== EXERCISE PROMPT ==
Once the line containing "yellow domino: 2 -> 1" is found in the records below, return it and each following line exactly, up to and including the line containing "pink camera: 4 -> 3", and nothing else.

----- DATA RECORDS

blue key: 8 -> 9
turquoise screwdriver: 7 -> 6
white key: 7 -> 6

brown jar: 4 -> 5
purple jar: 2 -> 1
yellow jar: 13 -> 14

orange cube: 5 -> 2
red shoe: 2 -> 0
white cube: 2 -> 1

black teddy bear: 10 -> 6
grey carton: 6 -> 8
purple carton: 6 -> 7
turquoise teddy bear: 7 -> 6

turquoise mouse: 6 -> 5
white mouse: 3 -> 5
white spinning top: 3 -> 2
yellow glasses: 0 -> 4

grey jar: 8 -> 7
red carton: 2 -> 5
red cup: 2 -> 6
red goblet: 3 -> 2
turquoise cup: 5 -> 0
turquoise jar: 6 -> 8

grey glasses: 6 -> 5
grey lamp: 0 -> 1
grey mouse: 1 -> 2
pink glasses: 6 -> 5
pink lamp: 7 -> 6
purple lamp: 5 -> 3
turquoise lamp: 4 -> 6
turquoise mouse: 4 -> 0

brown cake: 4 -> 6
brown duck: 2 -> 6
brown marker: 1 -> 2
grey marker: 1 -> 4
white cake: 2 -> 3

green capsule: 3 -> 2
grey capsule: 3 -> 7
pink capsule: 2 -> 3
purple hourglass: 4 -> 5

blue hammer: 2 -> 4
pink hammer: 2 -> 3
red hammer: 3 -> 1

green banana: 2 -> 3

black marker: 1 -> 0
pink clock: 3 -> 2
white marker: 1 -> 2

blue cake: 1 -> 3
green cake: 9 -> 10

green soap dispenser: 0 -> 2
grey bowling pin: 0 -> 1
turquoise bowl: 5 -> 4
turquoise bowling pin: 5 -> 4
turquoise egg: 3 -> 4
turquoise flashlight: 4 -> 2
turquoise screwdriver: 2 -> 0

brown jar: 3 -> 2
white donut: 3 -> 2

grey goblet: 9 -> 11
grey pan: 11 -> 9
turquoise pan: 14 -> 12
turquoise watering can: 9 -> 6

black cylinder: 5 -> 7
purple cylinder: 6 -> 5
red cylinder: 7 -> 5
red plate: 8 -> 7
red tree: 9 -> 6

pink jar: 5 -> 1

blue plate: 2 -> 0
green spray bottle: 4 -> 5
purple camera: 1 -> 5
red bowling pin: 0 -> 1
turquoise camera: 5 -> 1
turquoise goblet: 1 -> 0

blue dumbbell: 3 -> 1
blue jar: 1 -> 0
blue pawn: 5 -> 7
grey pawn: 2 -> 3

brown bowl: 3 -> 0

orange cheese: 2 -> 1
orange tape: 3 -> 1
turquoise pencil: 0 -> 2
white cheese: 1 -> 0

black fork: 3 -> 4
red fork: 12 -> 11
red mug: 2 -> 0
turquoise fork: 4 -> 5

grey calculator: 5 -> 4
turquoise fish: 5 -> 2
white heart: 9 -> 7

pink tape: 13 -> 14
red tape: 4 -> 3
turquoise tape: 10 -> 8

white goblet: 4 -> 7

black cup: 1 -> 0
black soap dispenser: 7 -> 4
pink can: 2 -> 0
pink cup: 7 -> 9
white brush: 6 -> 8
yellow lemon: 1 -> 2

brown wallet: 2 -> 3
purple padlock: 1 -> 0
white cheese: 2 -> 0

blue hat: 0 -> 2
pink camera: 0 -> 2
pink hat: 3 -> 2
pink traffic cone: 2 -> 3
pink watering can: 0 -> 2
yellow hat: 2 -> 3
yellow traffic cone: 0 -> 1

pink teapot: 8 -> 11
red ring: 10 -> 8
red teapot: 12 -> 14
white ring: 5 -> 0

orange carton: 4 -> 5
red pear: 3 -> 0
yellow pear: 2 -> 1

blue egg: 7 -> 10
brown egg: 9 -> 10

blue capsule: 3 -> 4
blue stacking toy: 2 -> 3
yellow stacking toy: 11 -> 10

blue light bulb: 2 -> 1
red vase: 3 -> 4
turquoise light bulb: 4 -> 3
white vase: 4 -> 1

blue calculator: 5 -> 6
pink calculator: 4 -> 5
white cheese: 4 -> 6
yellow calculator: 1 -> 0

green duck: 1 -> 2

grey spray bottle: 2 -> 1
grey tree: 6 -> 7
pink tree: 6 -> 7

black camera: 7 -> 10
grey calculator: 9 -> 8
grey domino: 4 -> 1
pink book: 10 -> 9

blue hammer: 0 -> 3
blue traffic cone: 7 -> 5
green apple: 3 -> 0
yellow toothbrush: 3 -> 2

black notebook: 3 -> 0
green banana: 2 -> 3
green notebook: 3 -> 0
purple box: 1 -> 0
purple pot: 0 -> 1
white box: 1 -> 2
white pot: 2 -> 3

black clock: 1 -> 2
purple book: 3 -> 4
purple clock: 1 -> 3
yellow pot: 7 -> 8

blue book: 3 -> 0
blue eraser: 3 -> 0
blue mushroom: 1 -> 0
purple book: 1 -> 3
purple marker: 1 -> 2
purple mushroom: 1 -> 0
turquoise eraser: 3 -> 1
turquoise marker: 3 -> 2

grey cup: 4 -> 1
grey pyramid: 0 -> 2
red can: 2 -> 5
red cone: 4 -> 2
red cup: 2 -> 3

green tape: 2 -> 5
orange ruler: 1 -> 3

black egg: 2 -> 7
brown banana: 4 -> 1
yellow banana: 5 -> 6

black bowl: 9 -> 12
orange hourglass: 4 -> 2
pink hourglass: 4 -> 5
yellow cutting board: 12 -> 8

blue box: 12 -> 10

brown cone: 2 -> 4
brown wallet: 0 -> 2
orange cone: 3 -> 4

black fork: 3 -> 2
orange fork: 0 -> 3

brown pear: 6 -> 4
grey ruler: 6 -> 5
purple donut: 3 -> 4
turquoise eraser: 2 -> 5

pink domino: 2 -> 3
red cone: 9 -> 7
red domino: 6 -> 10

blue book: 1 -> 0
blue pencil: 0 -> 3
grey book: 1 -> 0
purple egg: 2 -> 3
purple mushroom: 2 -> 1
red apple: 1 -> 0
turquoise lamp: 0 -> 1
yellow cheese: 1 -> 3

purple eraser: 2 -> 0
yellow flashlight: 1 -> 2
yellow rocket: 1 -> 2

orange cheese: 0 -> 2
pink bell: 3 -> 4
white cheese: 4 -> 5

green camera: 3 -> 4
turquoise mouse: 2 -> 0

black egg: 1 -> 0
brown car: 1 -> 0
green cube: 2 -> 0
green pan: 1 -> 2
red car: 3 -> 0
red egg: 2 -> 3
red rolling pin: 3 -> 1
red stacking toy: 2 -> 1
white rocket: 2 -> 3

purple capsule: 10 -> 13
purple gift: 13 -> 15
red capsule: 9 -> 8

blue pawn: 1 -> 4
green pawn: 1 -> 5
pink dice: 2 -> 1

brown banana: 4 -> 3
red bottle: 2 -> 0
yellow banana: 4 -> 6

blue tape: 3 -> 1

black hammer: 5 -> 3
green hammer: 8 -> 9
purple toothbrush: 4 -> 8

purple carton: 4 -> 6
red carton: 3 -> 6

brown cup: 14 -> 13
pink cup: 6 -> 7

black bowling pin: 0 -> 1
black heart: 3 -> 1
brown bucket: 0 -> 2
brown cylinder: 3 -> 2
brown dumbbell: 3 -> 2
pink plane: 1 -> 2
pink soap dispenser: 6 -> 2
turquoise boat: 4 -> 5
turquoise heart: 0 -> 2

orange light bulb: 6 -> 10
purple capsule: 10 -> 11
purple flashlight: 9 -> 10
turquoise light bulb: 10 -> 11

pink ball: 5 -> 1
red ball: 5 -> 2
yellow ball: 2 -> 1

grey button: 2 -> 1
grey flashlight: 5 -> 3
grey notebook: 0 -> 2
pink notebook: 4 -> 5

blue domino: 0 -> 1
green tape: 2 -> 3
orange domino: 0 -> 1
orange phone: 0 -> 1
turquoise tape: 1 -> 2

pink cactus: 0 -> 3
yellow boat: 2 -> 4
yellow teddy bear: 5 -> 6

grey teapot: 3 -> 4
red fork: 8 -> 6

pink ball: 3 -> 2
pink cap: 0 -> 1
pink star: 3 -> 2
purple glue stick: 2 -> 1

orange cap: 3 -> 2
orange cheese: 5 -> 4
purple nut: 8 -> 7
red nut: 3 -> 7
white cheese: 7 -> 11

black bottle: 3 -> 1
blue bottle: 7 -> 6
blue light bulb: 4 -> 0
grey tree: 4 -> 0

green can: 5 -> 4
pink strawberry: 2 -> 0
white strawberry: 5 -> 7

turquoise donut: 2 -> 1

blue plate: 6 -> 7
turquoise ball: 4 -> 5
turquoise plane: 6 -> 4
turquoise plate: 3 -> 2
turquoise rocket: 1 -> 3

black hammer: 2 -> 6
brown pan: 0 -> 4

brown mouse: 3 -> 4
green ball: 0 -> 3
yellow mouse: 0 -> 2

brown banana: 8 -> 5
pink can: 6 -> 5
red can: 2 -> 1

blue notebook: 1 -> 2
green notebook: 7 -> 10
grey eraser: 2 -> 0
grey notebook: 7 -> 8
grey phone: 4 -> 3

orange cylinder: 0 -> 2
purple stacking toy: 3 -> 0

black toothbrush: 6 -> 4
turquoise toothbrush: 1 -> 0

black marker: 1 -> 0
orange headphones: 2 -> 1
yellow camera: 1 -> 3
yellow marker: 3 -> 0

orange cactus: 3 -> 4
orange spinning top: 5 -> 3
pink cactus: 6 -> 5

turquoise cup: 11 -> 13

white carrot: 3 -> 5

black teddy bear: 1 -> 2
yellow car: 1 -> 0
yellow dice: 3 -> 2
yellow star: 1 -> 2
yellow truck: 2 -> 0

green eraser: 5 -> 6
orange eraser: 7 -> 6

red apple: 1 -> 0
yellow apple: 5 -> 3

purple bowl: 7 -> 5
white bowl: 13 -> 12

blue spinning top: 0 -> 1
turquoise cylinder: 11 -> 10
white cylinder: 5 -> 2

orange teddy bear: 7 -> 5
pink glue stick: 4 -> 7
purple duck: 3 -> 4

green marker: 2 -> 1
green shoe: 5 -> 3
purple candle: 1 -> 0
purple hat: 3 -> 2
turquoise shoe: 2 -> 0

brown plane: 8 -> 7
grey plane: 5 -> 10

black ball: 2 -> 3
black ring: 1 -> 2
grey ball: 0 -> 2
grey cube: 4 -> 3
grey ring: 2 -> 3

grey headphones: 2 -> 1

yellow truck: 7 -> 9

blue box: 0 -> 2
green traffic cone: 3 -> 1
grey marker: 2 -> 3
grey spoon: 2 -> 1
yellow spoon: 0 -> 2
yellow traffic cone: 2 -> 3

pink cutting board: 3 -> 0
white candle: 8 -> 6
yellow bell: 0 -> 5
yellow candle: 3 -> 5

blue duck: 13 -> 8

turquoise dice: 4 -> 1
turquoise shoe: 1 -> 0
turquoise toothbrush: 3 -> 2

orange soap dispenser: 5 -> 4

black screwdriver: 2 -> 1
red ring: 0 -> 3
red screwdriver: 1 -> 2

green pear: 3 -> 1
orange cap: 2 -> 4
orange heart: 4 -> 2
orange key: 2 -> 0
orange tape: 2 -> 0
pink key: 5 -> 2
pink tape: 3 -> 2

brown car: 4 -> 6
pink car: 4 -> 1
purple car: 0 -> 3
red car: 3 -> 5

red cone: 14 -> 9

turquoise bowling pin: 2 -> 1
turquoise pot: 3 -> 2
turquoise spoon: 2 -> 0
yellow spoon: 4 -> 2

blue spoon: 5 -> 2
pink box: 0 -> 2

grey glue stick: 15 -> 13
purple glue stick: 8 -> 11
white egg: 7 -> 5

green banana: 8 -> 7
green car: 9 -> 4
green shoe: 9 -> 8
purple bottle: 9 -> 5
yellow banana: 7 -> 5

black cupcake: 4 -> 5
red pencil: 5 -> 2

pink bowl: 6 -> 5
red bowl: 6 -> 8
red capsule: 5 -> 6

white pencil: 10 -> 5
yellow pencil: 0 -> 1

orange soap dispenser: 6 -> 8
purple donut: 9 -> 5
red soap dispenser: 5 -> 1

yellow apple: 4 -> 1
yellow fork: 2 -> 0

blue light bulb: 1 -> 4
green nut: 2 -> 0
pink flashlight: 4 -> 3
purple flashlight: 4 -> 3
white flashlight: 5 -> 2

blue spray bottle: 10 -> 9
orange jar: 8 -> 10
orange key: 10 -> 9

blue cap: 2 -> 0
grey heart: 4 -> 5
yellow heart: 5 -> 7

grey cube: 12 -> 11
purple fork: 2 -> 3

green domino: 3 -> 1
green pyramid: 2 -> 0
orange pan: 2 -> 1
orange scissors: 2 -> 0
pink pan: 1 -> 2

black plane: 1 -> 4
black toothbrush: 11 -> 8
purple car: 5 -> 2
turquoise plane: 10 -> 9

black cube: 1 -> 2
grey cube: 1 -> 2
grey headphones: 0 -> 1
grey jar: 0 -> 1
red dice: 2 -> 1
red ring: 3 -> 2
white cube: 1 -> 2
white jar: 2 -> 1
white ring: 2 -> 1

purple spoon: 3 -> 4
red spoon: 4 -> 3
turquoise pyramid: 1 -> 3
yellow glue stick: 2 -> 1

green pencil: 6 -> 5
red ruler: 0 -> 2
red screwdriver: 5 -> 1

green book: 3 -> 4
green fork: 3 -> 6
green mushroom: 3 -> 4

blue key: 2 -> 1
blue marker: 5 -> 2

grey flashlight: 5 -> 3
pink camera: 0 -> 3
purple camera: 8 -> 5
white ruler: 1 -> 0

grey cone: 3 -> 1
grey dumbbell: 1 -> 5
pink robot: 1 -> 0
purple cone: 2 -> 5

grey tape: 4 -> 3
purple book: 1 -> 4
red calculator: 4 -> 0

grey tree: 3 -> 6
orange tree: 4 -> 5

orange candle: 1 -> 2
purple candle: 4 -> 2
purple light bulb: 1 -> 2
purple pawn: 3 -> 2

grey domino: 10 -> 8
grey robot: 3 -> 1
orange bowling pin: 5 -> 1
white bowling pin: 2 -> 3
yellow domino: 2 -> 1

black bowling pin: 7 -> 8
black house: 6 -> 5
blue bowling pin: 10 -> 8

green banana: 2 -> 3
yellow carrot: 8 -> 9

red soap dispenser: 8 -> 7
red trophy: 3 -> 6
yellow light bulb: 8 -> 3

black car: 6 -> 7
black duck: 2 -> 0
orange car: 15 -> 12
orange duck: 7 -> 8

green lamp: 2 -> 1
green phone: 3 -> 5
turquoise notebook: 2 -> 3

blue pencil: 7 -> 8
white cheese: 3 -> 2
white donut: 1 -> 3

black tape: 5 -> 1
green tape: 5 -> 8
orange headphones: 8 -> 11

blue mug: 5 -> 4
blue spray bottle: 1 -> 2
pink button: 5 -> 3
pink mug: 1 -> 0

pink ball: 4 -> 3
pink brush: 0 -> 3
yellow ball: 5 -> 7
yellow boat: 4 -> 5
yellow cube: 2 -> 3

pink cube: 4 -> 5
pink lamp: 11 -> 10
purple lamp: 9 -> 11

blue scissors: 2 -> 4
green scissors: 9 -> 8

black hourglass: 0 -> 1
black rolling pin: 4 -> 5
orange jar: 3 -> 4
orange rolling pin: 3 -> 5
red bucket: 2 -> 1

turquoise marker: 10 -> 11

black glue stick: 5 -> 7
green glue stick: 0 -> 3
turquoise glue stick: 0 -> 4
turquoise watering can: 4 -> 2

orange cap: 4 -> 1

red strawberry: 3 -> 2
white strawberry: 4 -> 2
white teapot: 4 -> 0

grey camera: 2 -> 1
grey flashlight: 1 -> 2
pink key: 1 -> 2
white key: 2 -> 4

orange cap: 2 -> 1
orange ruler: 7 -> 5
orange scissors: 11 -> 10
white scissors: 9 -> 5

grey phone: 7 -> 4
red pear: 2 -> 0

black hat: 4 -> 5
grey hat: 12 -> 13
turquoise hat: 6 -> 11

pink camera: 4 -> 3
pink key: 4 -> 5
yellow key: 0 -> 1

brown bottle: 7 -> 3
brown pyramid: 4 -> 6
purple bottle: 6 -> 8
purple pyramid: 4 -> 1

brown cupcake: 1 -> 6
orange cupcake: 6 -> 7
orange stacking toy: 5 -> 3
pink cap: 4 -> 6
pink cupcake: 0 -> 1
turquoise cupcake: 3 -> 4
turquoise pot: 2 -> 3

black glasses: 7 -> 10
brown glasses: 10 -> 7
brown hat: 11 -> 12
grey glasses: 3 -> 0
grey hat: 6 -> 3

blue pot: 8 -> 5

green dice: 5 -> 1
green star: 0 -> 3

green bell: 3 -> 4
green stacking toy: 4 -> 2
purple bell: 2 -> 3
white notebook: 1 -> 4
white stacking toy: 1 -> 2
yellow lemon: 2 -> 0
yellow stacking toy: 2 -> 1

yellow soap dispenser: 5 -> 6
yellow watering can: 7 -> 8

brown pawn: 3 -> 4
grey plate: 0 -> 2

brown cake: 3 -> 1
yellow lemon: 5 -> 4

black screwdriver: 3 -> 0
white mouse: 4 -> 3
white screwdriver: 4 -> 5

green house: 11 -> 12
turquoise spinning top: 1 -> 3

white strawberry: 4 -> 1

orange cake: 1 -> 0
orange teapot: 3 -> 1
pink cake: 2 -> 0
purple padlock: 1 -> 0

----------

== RESULT FOR THIS TASK ==
yellow domino: 2 -> 1

black bowling pin: 7 -> 8
black house: 6 -> 5
blue bowling pin: 10 -> 8

green banana: 2 -> 3
yellow carrot: 8 -> 9

red soap dispenser: 8 -> 7
red trophy: 3 -> 6
yellow light bulb: 8 -> 3

black car: 6 -> 7
black duck: 2 -> 0
orange car: 15 -> 12
orange duck: 7 -> 8

green lamp: 2 -> 1
green phone: 3 -> 5
turquoise notebook: 2 -> 3

blue pencil: 7 -> 8
white cheese: 3 -> 2
white donut: 1 -> 3

black tape: 5 -> 1
green tape: 5 -> 8
orange headphones: 8 -> 11

blue mug: 5 -> 4
blue spray bottle: 1 -> 2
pink button: 5 -> 3
pink mug: 1 -> 0

pink ball: 4 -> 3
pink brush: 0 -> 3
yellow ball: 5 -> 7
yellow boat: 4 -> 5
yellow cube: 2 -> 3

pink cube: 4 -> 5
pink lamp: 11 -> 10
purple lamp: 9 -> 11

blue scissors: 2 -> 4
green scissors: 9 -> 8

black hourglass: 0 -> 1
black rolling pin: 4 -> 5
orange jar: 3 -> 4
orange rolling pin: 3 -> 5
red bucket: 2 -> 1

turquoise marker: 10 -> 11

black glue stick: 5 -> 7
green glue stick: 0 -> 3
turquoise glue stick: 0 -> 4
turquoise watering can: 4 -> 2

orange cap: 4 -> 1

red strawberry: 3 -> 2
white strawberry: 4 -> 2
white teapot: 4 -> 0

grey camera: 2 -> 1
grey flashlight: 1 -> 2
pink key: 1 -> 2
white key: 2 -> 4

orange cap: 2 -> 1
orange ruler: 7 -> 5
orange scissors: 11 -> 10
white scissors: 9 -> 5

grey phone: 7 -> 4
red pear: 2 -> 0

black hat: 4 -> 5
grey hat: 12 -> 13
turquoise hat: 6 -> 11

pink camera: 4 -> 3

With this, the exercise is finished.